## DATA LINES
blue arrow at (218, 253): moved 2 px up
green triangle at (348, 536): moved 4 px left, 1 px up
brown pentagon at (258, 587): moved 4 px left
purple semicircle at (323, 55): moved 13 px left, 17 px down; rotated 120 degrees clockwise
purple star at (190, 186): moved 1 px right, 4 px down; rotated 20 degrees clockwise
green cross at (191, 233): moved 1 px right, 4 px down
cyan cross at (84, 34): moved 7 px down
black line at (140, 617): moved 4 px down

==

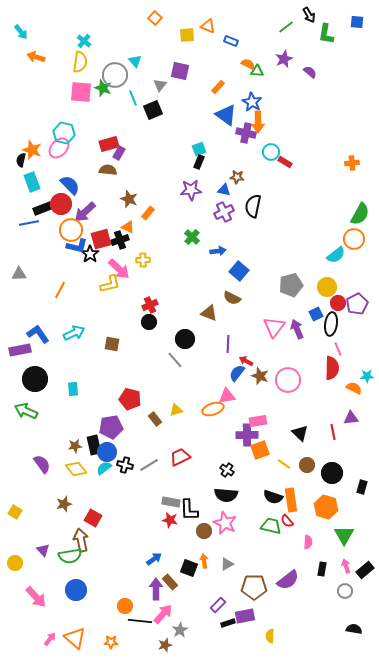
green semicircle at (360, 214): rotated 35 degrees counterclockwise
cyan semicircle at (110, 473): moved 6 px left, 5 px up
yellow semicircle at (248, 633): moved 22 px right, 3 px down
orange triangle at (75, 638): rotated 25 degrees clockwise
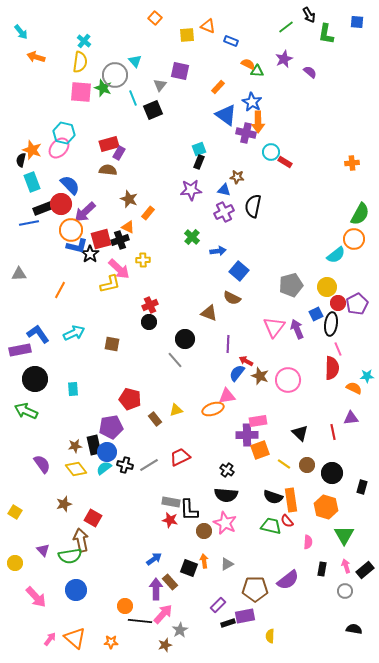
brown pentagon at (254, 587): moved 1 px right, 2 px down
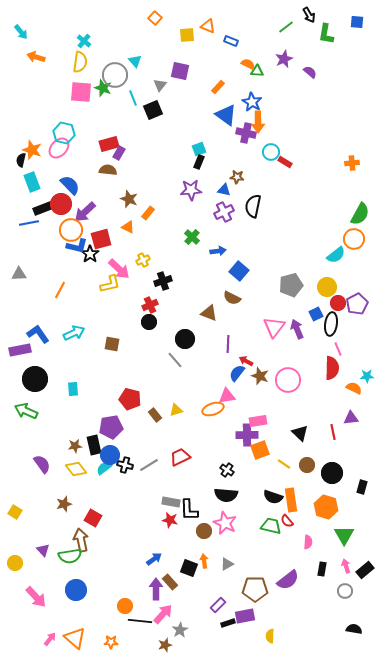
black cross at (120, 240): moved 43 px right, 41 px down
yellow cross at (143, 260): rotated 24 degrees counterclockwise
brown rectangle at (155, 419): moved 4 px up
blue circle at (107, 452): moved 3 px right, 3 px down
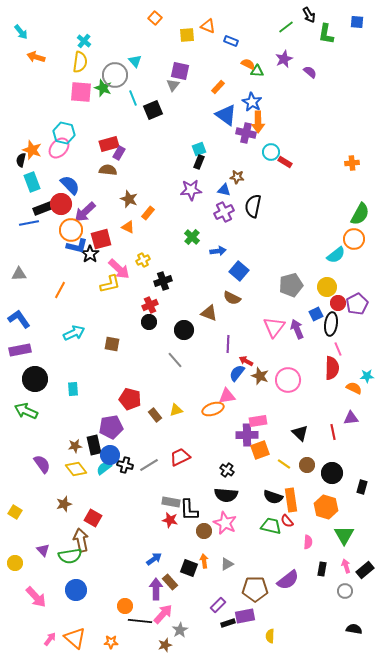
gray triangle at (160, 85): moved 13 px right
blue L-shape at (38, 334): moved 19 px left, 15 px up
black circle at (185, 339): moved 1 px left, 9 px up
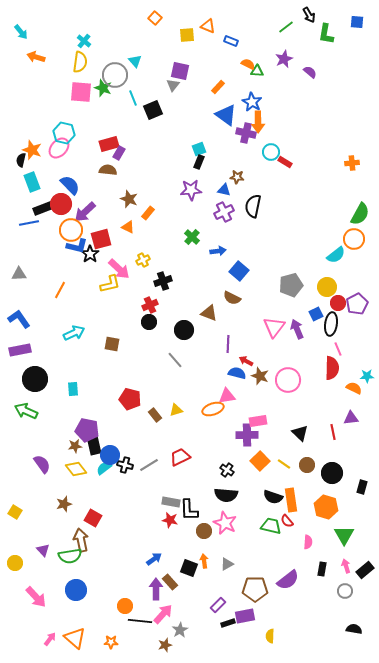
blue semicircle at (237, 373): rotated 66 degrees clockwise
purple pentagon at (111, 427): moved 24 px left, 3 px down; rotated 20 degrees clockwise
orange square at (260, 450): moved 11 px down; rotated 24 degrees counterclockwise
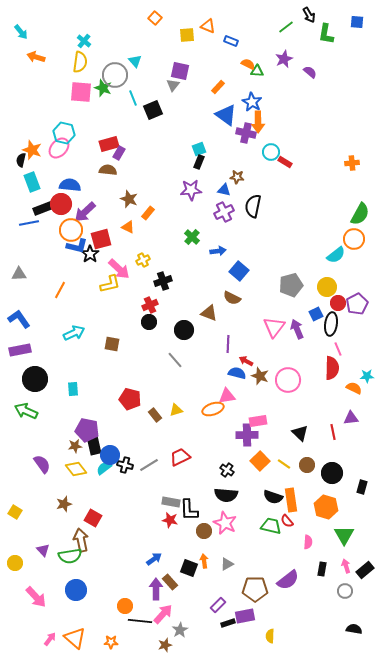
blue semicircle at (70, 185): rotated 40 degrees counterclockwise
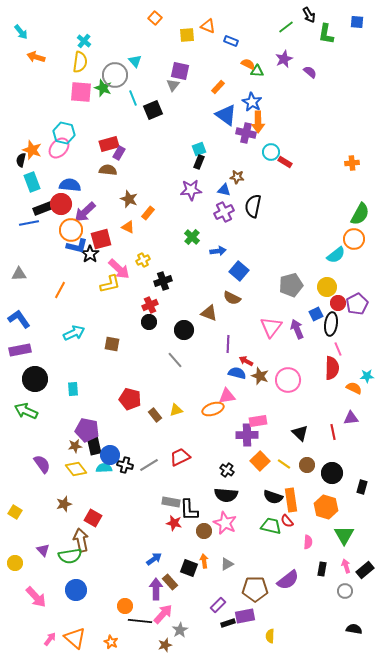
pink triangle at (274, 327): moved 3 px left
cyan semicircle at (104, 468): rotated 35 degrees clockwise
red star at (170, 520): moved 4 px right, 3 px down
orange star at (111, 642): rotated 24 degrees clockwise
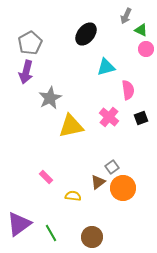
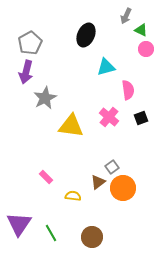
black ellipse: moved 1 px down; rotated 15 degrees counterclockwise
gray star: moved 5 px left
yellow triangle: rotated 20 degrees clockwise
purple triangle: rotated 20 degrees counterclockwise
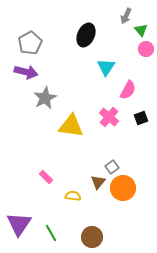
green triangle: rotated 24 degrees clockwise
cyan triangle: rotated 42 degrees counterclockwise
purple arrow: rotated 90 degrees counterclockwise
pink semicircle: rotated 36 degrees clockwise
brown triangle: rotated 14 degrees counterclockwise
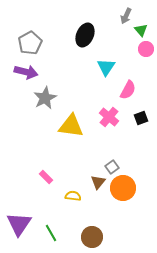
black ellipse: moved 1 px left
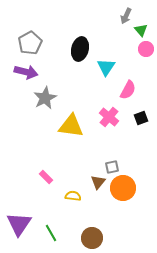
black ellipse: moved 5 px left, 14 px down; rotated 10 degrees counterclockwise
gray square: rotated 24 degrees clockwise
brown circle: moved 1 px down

## STATED GOAL
Return every line of the records above that contains the word "left". Treat uppercase and lowercase as different.

## REPLY TO THE EXERCISE
green triangle at (348, 536): moved 4 px left, 1 px up
brown pentagon at (258, 587): moved 4 px left
purple semicircle at (323, 55): moved 13 px left, 17 px down; rotated 120 degrees clockwise
cyan semicircle at (110, 473): moved 6 px left, 5 px up
blue L-shape at (38, 334): moved 19 px left, 15 px up
black circle at (185, 339): moved 1 px left, 9 px up
purple pentagon at (111, 427): moved 24 px left, 3 px down; rotated 20 degrees clockwise
pink triangle at (274, 327): moved 3 px left
gray star: moved 5 px left
black ellipse: moved 1 px left
black ellipse: moved 5 px left, 14 px down; rotated 10 degrees counterclockwise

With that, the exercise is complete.